__What you will do__.
Every line from the start of the entries up to and including the one bearing "green truck: [259,207,351,290]" must be printed verbatim, without the pictures.

(Entries taken from a collection)
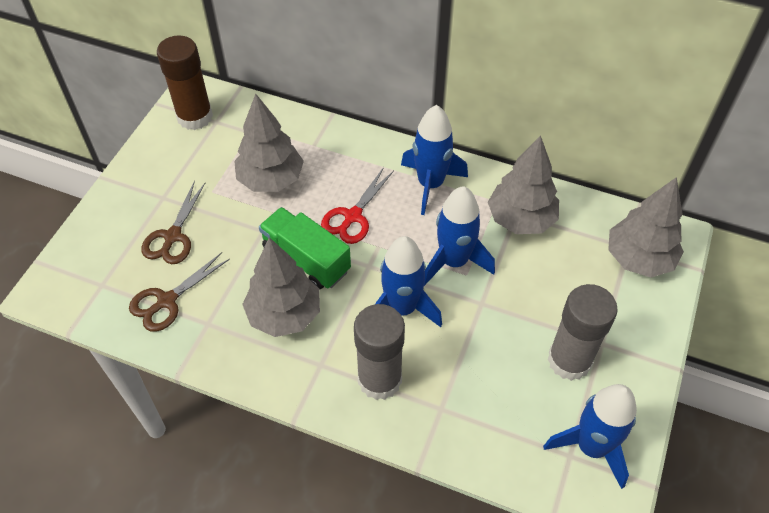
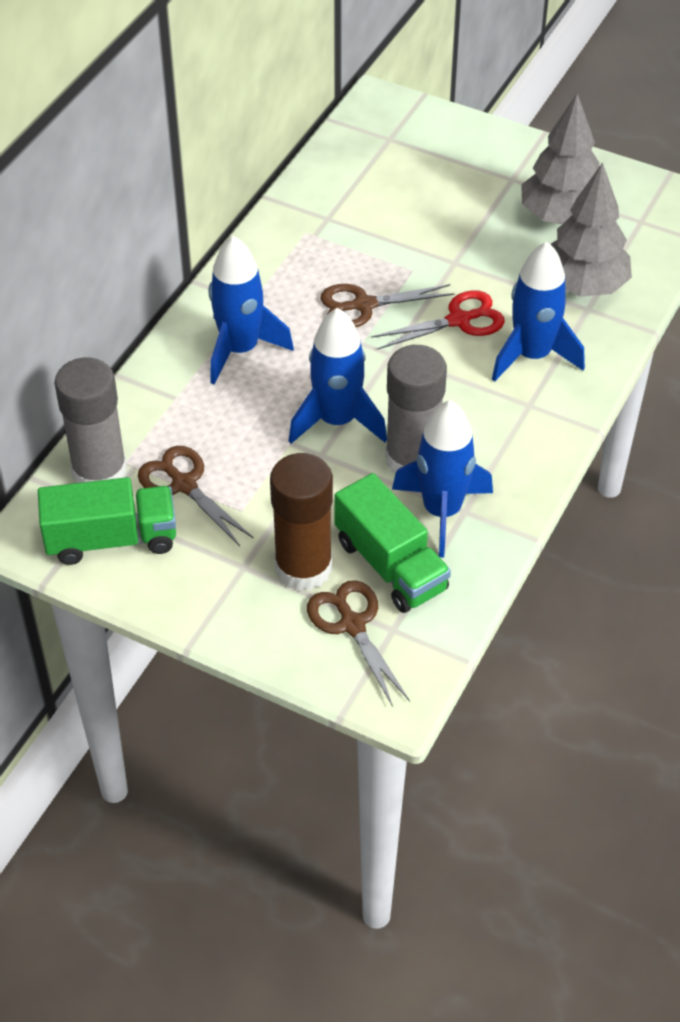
brown scissors: [129,252,230,332] [142,181,205,264] = 2 -> [138,446,254,546] [307,580,410,707] [320,284,454,327] = 3
green truck: [259,207,351,290] = 1 -> [38,477,176,565] [335,473,451,613] = 2
grey tree: [234,94,304,192] [242,237,320,337] [488,135,559,234] [608,177,684,278] = 4 -> [521,93,600,224] [550,162,632,297] = 2

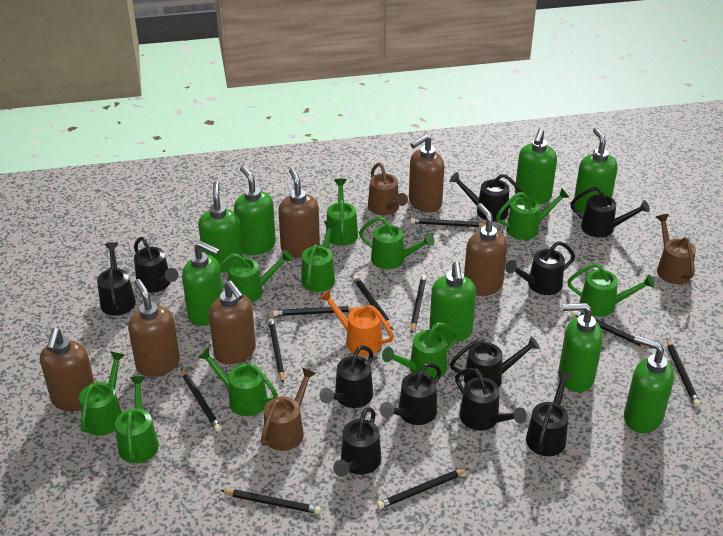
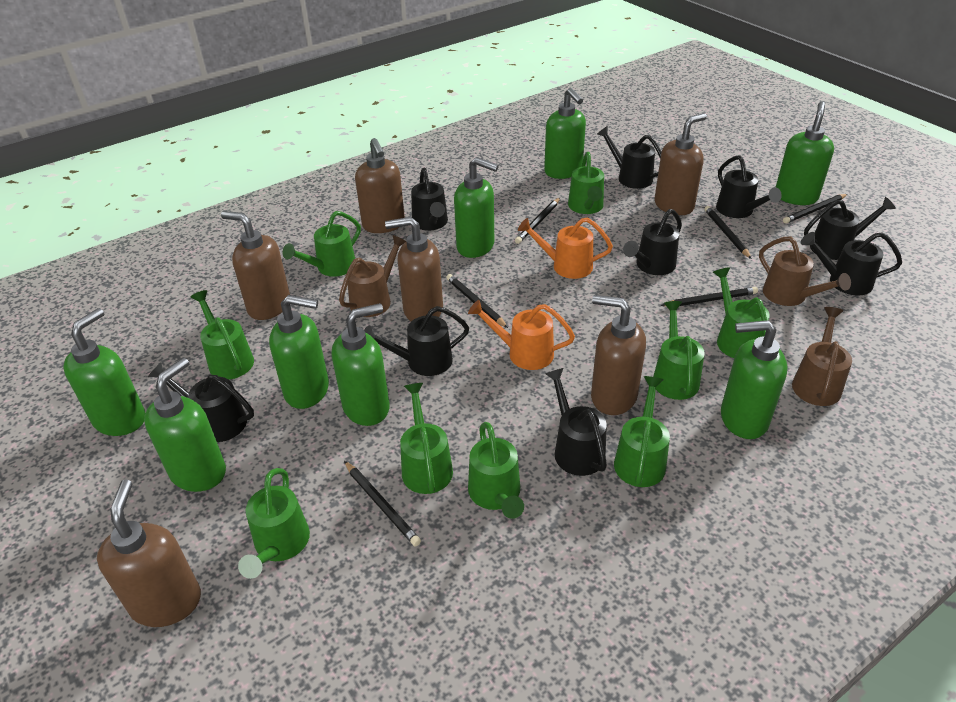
black pencil: [181,368,222,432] [220,490,321,514] [268,318,285,383] [273,306,358,316] [353,275,393,330] [377,469,468,509] [410,218,486,227] [411,274,427,333] [571,310,653,349] [667,339,700,406] = 10 -> [344,461,421,546] [446,274,508,328] [515,198,560,244] [660,287,758,307] [704,206,752,259] [783,194,847,224] = 6
black watering can: [97,242,136,316] [134,237,178,293] [319,345,373,408] [333,407,381,477] [380,363,441,425] [449,172,523,222] [450,336,540,387] [455,368,527,431] [505,241,575,295] [526,371,572,456] [570,187,650,238] = 11 -> [148,362,254,442] [364,306,469,376] [411,168,448,231] [545,368,607,476] [597,126,661,189] [623,209,682,275] [716,155,782,218] [801,232,902,295] [804,197,896,260] = 9
green watering can: [79,352,125,436] [115,376,159,463] [198,347,278,416] [219,250,293,303] [301,221,337,292] [326,179,358,246] [359,217,435,269] [382,322,459,379] [496,188,569,240] [567,263,655,317] = 10 -> [191,290,254,380] [238,468,310,579] [282,211,361,277] [400,383,453,494] [468,422,524,519] [568,152,604,214] [614,376,670,487] [653,301,705,400] [713,267,770,358] = 9
orange watering can: [319,289,394,356] = 1 -> [468,300,575,370] [518,218,613,279] = 2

__Exercise solution__.
brown scissors: [129,252,230,332] [142,181,205,264] = 2 -> [138,446,254,546] [307,580,410,707] [320,284,454,327] = 3
green truck: [259,207,351,290] = 1 -> [38,477,176,565] [335,473,451,613] = 2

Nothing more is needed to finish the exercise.